TASK PROMPT:
Reproduce the lines below character for character, leaving out the pictures.

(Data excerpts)
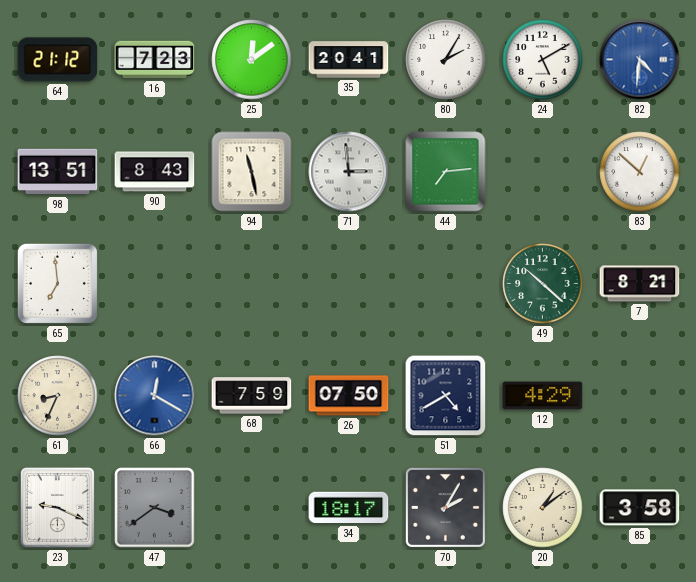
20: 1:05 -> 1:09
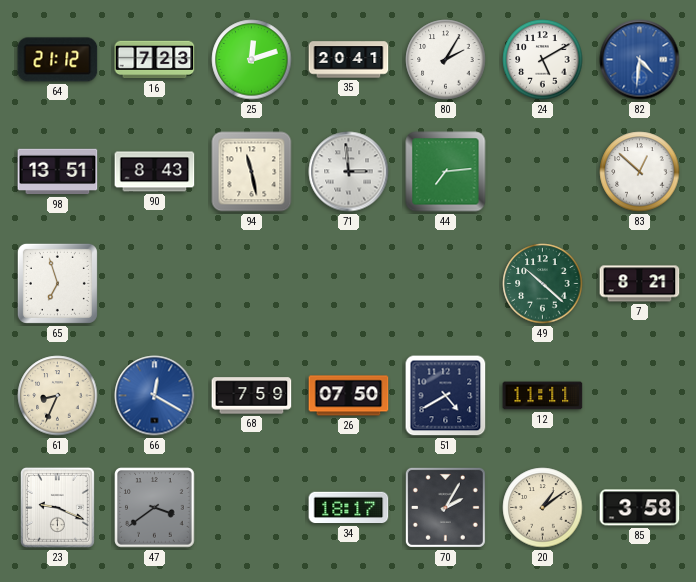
25: 12:09 -> 12:12
65: 6:59 -> 6:57
12: 4:29 -> 11:11
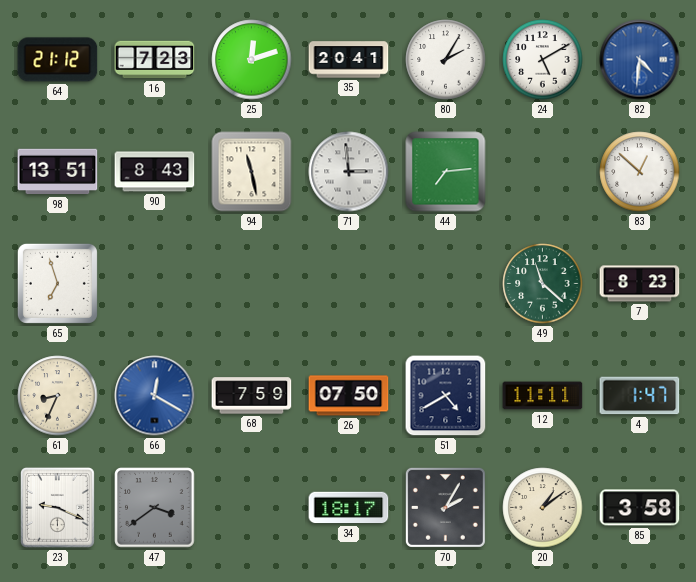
49: 10:22 -> 11:22
7: 8:21 -> 8:23
4: none -> 1:47
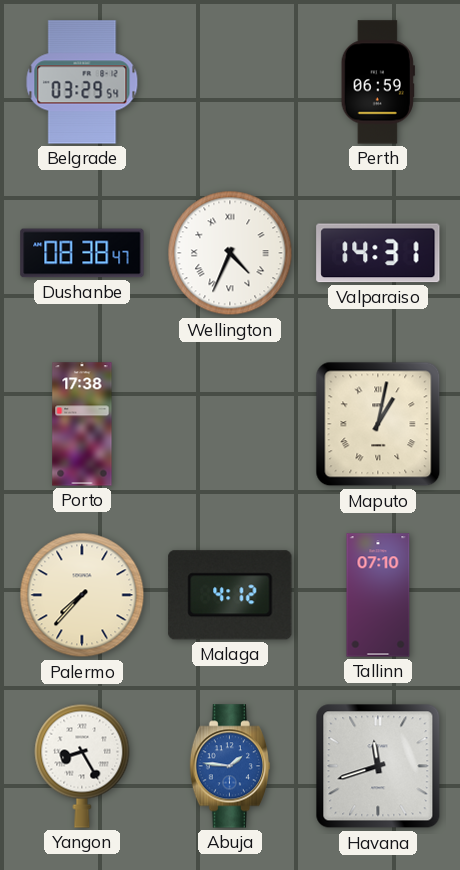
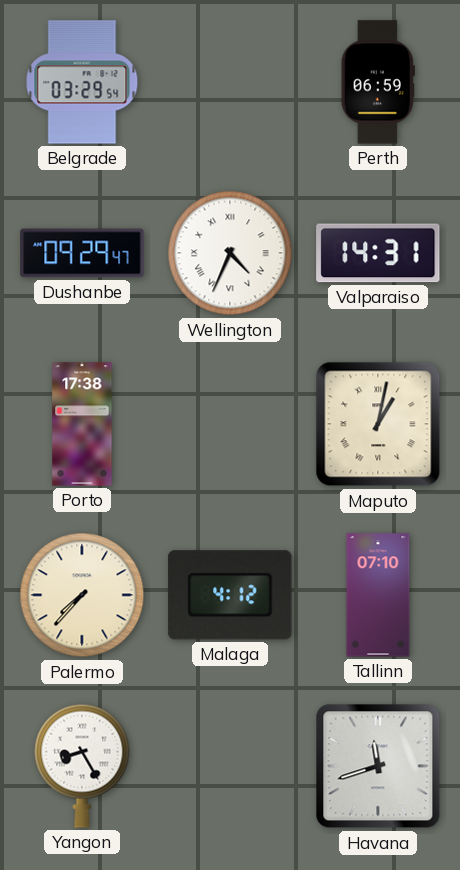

FINAL RESULT:
20: 1:05 -> 1:09
25: 12:09 -> 12:12
65: 6:59 -> 6:57
12: 4:29 -> 11:11
49: 10:22 -> 11:22
7: 8:21 -> 8:23
4: none -> 1:47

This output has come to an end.